Exclude all pictures, then copy each of the records exactly as written.

# START OF Recorded data

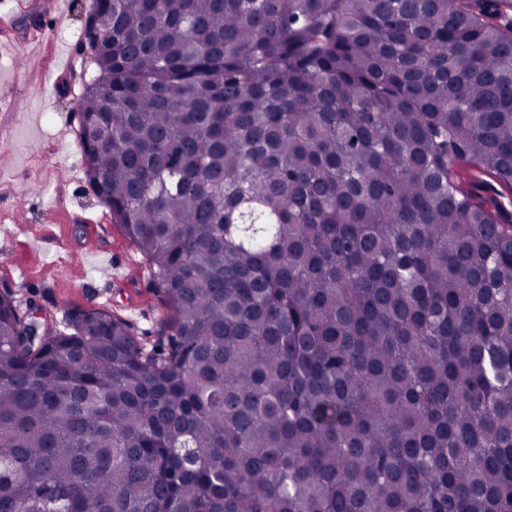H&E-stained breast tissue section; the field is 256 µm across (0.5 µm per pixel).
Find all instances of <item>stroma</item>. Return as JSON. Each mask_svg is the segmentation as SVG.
<instances>
[{"label":"stroma","mask_w":512,"mask_h":512,"mask_svg":"<svg viewBox=\"0 0 512 512\" xmlns=\"http://www.w3.org/2000/svg\"><path fill=\"white\" fill-rule=\"evenodd\" d=\"M93 0H0V268L21 302L63 320L104 308L151 344L164 314L148 267L108 219L86 159L70 151L76 102L96 73Z\"/></svg>","instance_id":"obj_1"}]
</instances>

# END OF Recorded data

- _Result of the exercise_:
H&E-stained breast tissue section; the field is 256 µm across (0.5 µm per pixel).
Find all instances of <item>stroma</item>. Return as JSON. Each mask_svg is the segmentation as SVG.
<instances>
[{"label":"stroma","mask_w":512,"mask_h":512,"mask_svg":"<svg viewBox=\"0 0 512 512\" xmlns=\"http://www.w3.org/2000/svg\"><path fill=\"white\" fill-rule=\"evenodd\" d=\"M93 0H0V268L21 302L63 320L104 308L151 344L164 314L148 267L108 219L86 159L70 151L76 102L96 73Z\"/></svg>","instance_id":"obj_1"}]
</instances>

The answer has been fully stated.